→ **AIM OF THE EXERCISE**: Read the records below and report each line in which "minus" occurs.

[Data extracted from a collection]
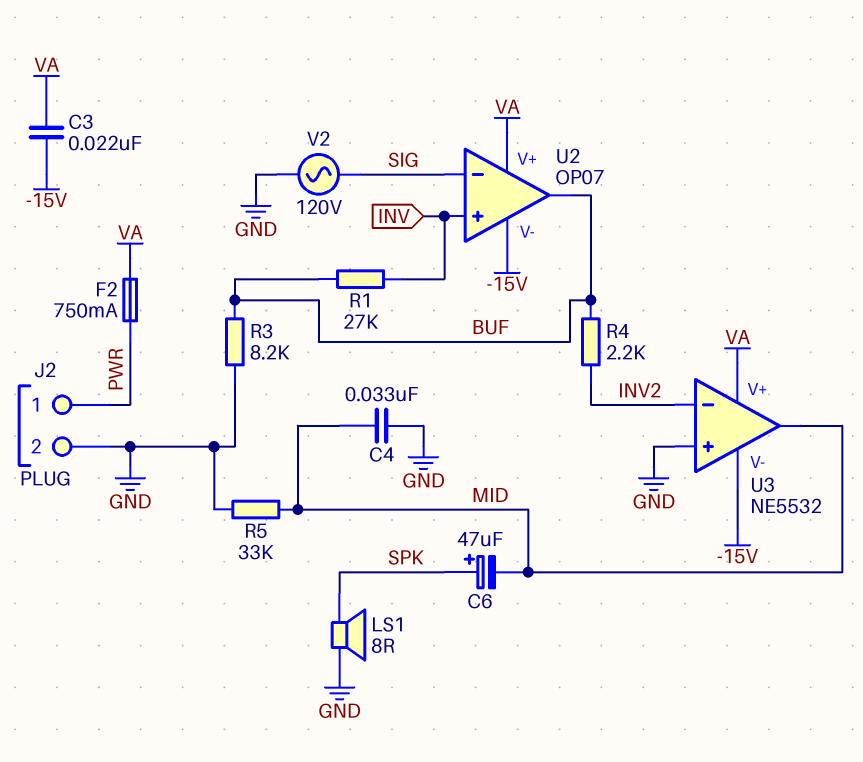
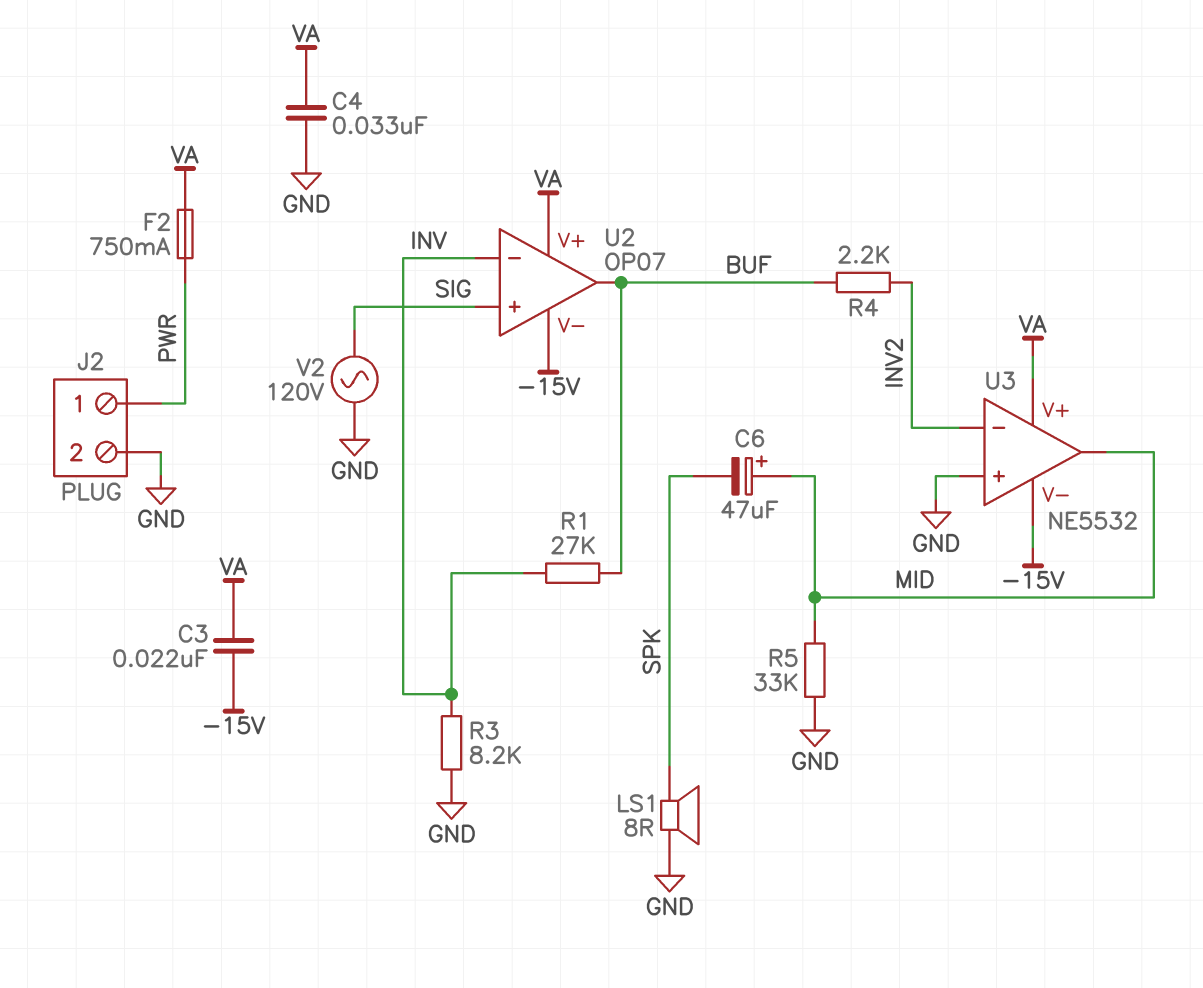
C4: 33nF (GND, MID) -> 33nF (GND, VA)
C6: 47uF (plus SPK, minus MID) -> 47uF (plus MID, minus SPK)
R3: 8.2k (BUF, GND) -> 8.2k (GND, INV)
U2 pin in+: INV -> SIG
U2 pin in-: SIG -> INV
* * *
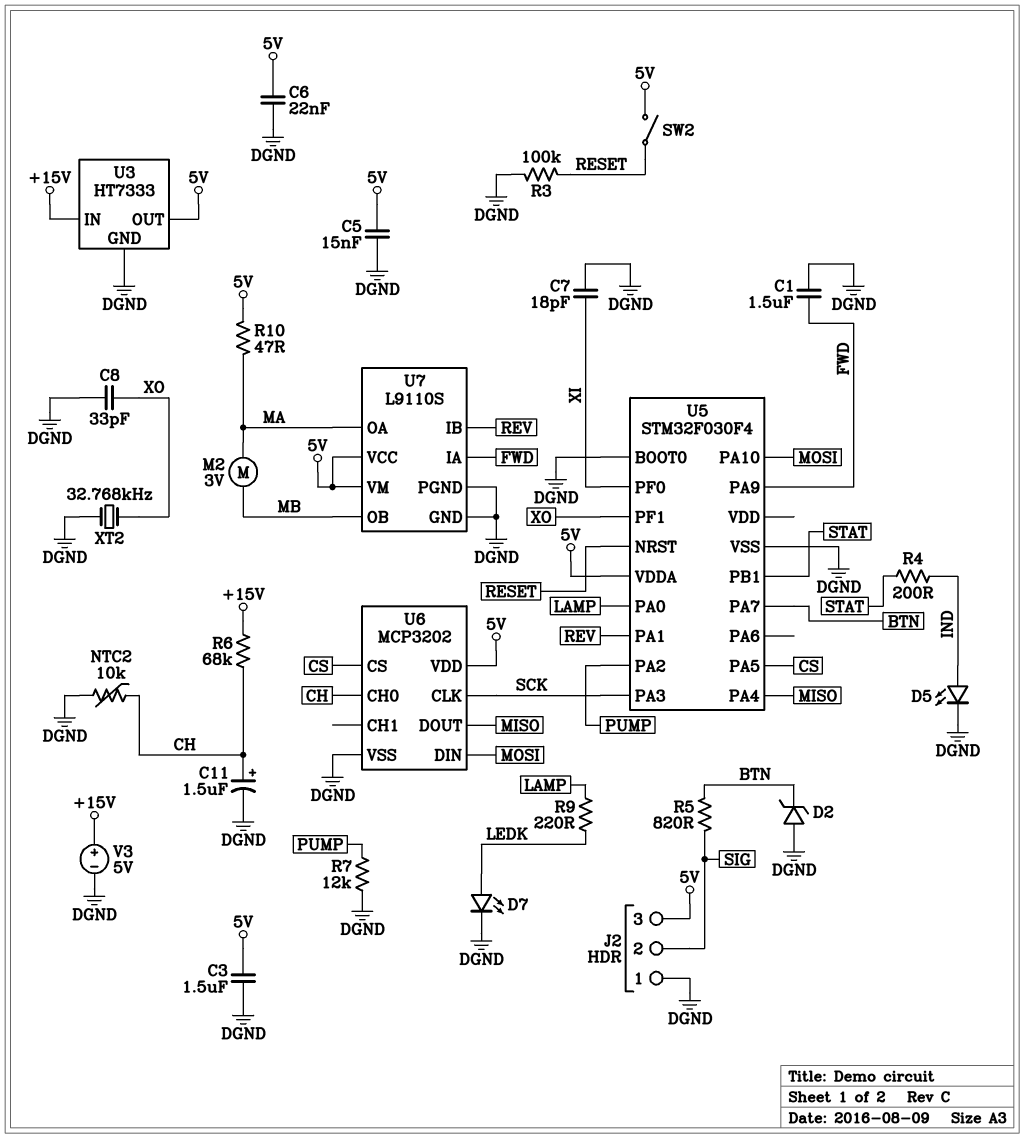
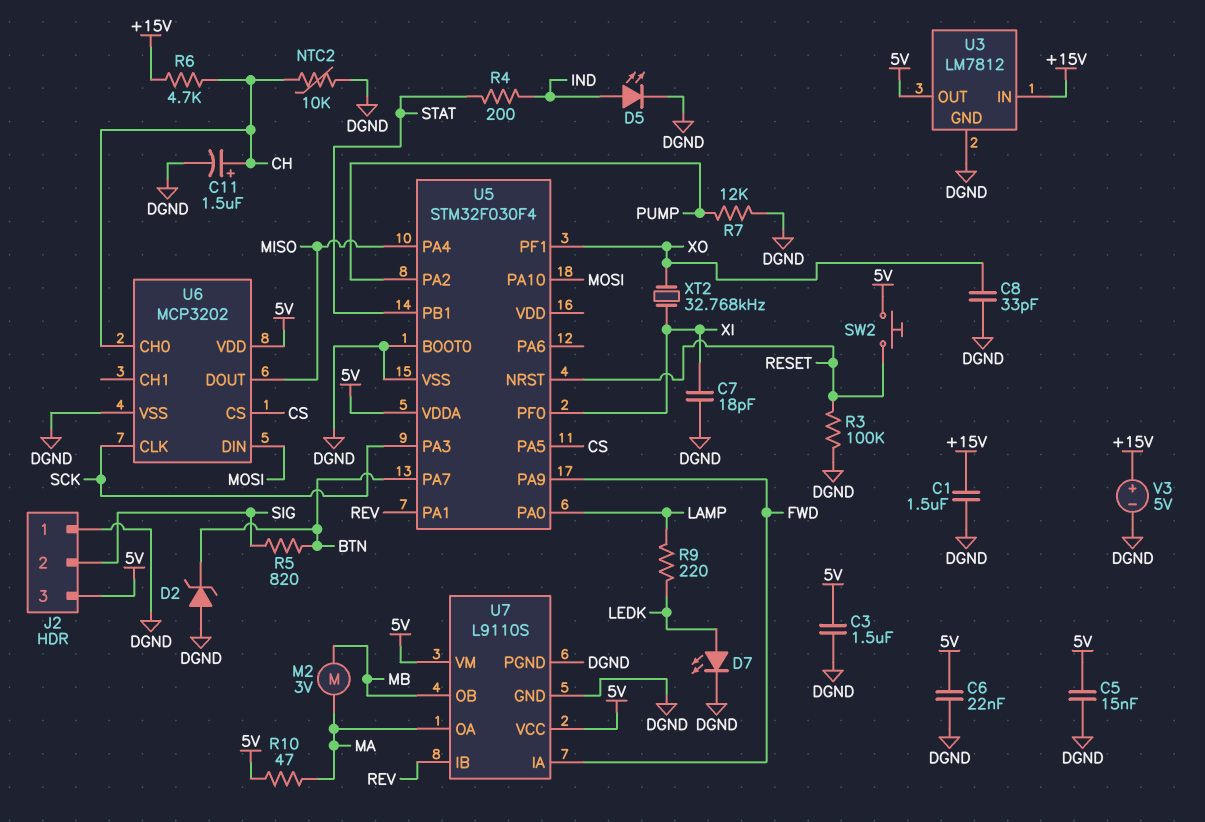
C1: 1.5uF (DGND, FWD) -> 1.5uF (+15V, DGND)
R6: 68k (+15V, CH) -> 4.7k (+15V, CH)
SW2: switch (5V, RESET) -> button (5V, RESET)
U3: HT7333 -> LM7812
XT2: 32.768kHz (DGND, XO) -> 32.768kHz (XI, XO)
...
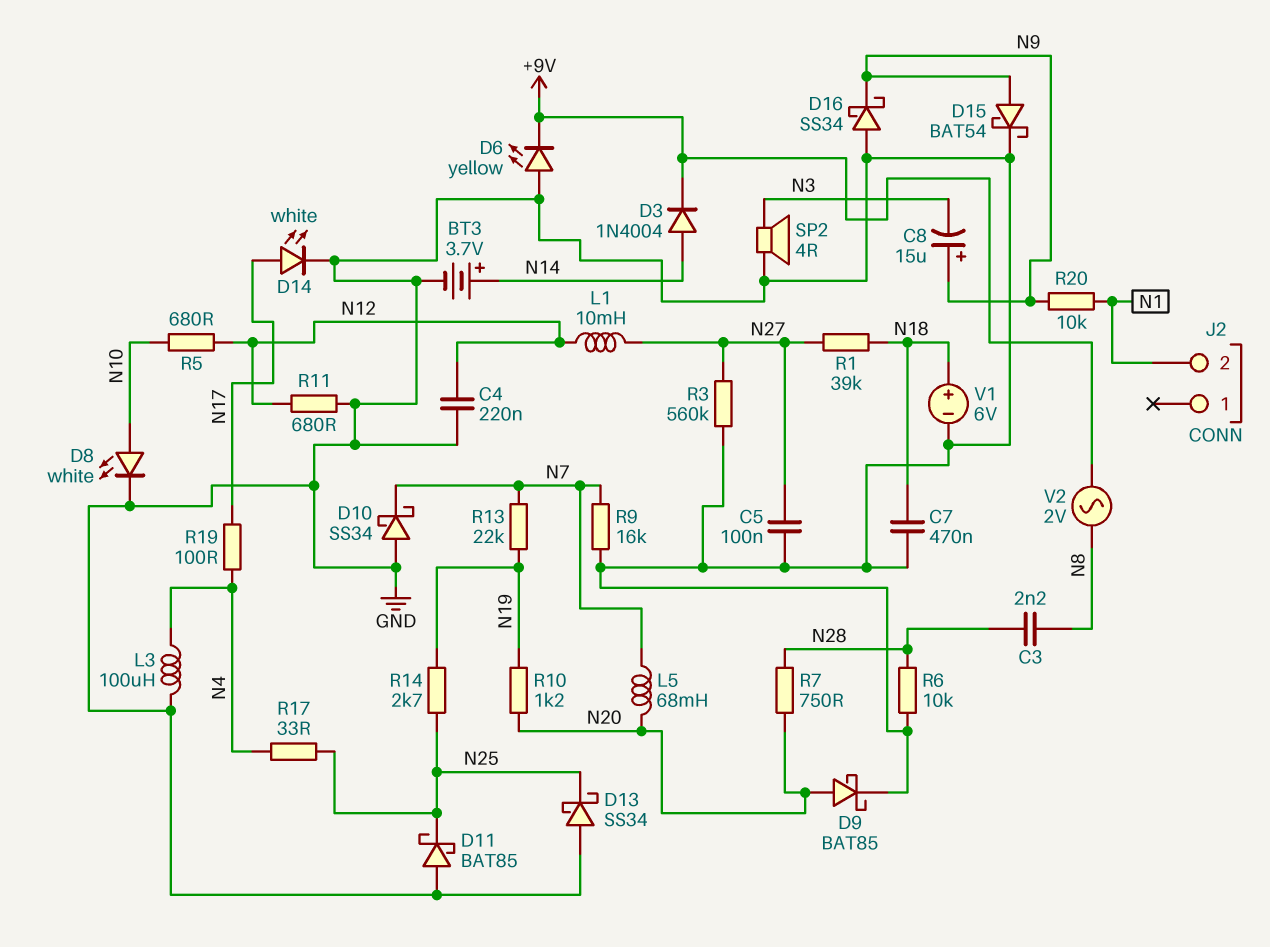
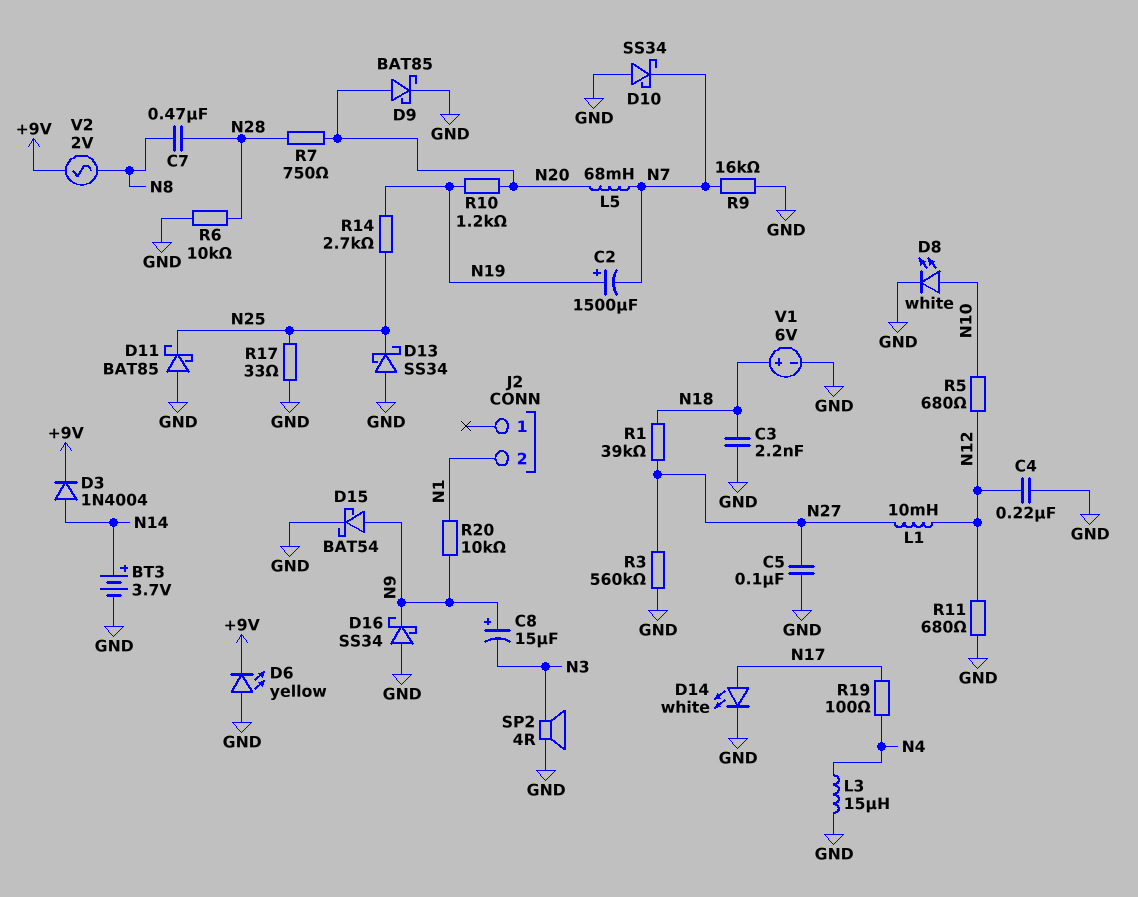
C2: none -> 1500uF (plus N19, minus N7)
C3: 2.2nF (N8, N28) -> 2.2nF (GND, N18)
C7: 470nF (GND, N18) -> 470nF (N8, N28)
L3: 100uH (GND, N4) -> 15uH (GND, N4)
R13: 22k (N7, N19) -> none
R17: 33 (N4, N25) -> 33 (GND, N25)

→ **RESPONSE TO THIS TASK**:
C6: 47uF (plus SPK, minus MID) -> 47uF (plus MID, minus SPK)
C2: none -> 1500uF (plus N19, minus N7)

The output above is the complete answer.